_The task_
Once every line below with "orange" has been counted, state the total and nothing else.

[Coordinate-based object records]
# # # # # # #

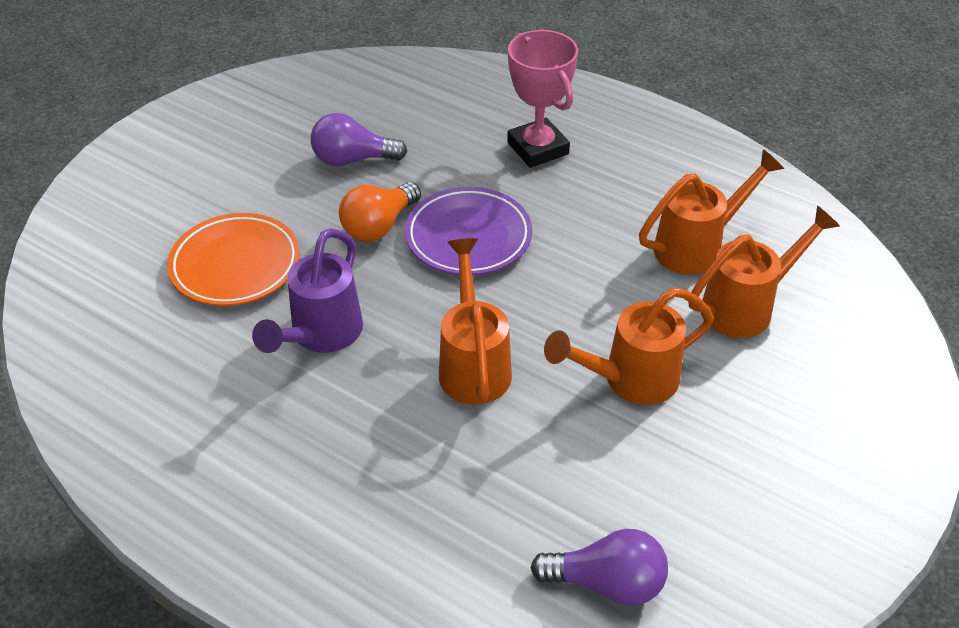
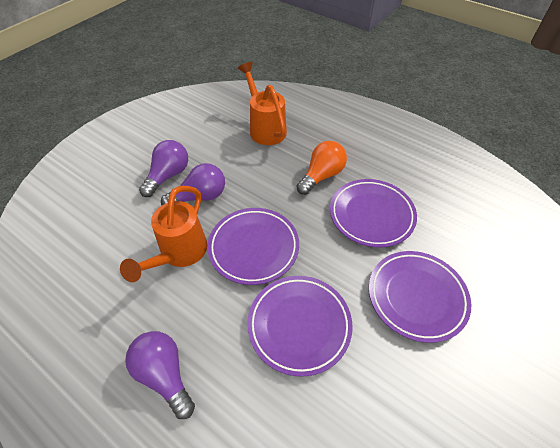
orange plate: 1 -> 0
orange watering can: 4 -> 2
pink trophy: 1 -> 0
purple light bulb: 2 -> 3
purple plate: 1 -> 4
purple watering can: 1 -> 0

# # # # # # #

_Solved exercise_
2